Available records:
— Begin —

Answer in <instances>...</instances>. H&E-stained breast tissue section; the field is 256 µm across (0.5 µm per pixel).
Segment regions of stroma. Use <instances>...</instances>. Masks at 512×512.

— End —
— Begin —

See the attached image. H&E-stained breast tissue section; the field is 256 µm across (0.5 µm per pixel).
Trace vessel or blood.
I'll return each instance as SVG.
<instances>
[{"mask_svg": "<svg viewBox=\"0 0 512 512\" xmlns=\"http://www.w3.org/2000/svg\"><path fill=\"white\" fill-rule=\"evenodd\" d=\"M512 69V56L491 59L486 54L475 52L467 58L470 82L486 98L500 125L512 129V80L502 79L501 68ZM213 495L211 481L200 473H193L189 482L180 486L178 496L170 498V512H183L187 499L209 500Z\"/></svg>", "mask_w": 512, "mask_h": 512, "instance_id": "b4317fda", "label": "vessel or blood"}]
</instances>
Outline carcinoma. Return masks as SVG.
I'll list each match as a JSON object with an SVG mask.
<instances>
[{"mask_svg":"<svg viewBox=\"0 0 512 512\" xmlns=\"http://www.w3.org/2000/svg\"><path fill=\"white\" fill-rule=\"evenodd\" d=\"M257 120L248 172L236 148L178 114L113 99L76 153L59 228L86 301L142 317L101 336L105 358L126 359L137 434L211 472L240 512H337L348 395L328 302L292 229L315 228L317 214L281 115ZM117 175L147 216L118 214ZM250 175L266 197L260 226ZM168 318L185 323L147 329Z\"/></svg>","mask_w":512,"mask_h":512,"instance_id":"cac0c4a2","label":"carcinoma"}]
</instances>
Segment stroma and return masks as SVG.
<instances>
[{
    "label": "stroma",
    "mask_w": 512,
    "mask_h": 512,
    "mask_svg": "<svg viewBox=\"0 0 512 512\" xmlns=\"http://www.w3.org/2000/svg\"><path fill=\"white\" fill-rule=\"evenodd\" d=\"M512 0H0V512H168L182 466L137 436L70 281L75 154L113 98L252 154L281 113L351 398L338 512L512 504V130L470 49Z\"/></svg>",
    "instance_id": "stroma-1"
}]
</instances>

— End —

Set exercise: Pick out all lines containing the string "pixel".

Task output:
Answer in <instances>...</instances>. H&E-stained breast tissue section; the field is 256 µm across (0.5 µm per pixel).
See the attached image. H&E-stained breast tissue section; the field is 256 µm across (0.5 µm per pixel).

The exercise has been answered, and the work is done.